**What the task requires**
If a line in the records below contains "brown", copy that line.
********************
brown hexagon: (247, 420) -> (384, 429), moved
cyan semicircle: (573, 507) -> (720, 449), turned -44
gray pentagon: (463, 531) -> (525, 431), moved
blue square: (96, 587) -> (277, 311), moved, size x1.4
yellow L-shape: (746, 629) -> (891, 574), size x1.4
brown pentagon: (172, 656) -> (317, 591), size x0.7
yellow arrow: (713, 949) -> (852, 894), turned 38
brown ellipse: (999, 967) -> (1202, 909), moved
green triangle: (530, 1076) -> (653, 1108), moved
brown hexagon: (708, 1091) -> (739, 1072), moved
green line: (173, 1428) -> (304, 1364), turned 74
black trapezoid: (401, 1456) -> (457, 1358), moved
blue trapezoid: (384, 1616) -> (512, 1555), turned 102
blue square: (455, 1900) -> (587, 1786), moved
********************
**Output**
brown hexagon: (247, 420) -> (384, 429), moved
brown pentagon: (172, 656) -> (317, 591), size x0.7
brown ellipse: (999, 967) -> (1202, 909), moved
brown hexagon: (708, 1091) -> (739, 1072), moved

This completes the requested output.